§ **Data in this exercise**:
****

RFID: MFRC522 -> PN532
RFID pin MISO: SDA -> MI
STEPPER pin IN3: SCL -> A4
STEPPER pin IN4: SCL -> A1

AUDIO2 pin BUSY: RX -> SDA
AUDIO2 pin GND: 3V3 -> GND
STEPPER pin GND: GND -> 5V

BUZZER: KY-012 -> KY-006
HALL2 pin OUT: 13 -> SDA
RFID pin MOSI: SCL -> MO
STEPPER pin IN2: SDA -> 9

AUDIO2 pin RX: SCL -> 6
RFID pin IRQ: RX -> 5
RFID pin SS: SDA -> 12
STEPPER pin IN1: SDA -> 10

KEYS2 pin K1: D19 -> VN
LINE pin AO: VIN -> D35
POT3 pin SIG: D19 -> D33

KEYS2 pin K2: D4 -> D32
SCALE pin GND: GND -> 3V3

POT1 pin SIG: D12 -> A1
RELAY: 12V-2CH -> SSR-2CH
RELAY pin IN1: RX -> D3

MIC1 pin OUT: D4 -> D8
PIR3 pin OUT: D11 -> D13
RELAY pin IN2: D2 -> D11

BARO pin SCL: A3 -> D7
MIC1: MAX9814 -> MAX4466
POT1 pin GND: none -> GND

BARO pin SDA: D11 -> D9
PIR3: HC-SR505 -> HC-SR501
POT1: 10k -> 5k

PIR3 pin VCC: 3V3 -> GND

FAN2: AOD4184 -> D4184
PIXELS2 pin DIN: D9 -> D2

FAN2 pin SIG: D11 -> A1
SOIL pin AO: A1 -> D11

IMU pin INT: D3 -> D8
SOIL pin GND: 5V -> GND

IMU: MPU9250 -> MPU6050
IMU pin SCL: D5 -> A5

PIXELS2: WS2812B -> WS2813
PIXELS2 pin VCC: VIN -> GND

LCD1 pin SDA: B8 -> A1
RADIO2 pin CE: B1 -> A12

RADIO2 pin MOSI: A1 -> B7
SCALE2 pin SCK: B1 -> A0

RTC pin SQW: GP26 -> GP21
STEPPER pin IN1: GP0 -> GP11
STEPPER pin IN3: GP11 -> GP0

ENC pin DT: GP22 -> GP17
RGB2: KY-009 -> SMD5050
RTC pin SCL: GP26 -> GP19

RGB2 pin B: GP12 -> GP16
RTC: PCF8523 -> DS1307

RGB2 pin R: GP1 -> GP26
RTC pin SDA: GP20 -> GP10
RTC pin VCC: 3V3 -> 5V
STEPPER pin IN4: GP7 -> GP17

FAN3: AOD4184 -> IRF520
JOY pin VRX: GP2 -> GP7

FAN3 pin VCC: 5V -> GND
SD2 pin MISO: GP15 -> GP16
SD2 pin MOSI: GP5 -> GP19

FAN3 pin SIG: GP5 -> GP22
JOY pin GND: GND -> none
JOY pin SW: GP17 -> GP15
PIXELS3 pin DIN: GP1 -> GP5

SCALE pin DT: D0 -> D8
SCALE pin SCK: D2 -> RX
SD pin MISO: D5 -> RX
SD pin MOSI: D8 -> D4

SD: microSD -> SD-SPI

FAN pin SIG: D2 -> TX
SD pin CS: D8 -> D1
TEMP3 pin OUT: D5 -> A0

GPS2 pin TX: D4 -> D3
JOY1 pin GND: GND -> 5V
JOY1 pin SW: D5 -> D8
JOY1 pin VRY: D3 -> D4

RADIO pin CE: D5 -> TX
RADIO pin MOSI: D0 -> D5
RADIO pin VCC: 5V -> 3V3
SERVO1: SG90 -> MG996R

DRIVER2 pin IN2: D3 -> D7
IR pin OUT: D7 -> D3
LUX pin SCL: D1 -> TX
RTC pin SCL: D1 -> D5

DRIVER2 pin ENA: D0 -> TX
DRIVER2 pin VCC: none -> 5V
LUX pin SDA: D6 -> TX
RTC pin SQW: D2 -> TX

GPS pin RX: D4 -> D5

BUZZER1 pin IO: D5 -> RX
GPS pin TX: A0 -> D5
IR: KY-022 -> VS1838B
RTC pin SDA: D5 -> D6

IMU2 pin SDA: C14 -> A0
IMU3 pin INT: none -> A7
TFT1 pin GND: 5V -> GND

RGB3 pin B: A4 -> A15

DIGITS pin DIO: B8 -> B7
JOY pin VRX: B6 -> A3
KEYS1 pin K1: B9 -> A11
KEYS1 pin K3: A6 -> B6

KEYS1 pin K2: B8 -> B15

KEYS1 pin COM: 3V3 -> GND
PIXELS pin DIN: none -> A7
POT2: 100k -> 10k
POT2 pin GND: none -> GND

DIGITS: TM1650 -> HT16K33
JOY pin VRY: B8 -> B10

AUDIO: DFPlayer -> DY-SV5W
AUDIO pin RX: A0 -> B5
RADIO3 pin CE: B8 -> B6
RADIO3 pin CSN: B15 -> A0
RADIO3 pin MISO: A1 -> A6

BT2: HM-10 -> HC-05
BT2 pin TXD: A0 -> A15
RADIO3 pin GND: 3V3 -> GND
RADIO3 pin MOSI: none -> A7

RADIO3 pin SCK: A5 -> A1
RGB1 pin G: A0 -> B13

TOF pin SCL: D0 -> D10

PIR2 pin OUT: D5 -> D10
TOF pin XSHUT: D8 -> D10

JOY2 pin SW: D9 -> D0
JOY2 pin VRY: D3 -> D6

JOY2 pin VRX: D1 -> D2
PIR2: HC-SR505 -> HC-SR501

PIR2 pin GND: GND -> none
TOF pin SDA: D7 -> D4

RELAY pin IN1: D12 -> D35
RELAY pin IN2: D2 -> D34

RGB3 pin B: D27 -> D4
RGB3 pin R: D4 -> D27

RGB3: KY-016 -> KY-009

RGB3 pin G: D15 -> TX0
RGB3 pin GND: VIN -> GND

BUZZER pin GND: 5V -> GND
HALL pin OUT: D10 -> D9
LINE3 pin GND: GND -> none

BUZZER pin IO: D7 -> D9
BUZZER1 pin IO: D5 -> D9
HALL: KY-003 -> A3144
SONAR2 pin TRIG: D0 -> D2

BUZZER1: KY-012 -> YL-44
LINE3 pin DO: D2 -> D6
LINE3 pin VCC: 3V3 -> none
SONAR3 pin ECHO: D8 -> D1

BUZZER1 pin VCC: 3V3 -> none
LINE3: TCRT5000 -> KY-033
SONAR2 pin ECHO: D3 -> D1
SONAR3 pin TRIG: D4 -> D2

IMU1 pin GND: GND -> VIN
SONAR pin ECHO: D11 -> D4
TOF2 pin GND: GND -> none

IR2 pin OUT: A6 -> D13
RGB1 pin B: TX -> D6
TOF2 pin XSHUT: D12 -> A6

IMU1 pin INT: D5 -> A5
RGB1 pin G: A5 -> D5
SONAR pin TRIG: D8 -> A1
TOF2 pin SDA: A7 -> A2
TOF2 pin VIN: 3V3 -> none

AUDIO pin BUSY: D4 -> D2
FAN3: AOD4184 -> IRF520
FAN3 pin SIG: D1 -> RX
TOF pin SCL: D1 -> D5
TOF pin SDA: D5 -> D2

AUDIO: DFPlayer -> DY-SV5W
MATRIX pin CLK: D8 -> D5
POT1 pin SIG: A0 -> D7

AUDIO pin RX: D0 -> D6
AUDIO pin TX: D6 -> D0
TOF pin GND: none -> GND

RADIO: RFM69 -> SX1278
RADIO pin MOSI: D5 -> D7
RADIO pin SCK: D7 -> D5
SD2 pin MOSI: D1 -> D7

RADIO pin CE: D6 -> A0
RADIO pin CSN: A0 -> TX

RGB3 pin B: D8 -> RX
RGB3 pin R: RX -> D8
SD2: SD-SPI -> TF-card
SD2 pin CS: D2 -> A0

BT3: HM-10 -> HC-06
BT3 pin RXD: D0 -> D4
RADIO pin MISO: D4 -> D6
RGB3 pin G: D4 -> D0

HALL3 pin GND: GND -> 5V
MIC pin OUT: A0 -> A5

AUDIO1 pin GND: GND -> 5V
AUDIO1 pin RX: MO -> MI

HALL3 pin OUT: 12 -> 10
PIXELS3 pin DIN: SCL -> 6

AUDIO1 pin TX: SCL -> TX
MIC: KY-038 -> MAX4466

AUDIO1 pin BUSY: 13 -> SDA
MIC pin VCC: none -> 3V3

****

§ **Task goal**: The answer is the records above restated word for word from their opening line through the line that holds "SCALE pin GND: GND -> 3V3", both included, and nothing else.

§ **Answer**:
RFID: MFRC522 -> PN532
RFID pin MISO: SDA -> MI
STEPPER pin IN3: SCL -> A4
STEPPER pin IN4: SCL -> A1

AUDIO2 pin BUSY: RX -> SDA
AUDIO2 pin GND: 3V3 -> GND
STEPPER pin GND: GND -> 5V

BUZZER: KY-012 -> KY-006
HALL2 pin OUT: 13 -> SDA
RFID pin MOSI: SCL -> MO
STEPPER pin IN2: SDA -> 9

AUDIO2 pin RX: SCL -> 6
RFID pin IRQ: RX -> 5
RFID pin SS: SDA -> 12
STEPPER pin IN1: SDA -> 10

KEYS2 pin K1: D19 -> VN
LINE pin AO: VIN -> D35
POT3 pin SIG: D19 -> D33

KEYS2 pin K2: D4 -> D32
SCALE pin GND: GND -> 3V3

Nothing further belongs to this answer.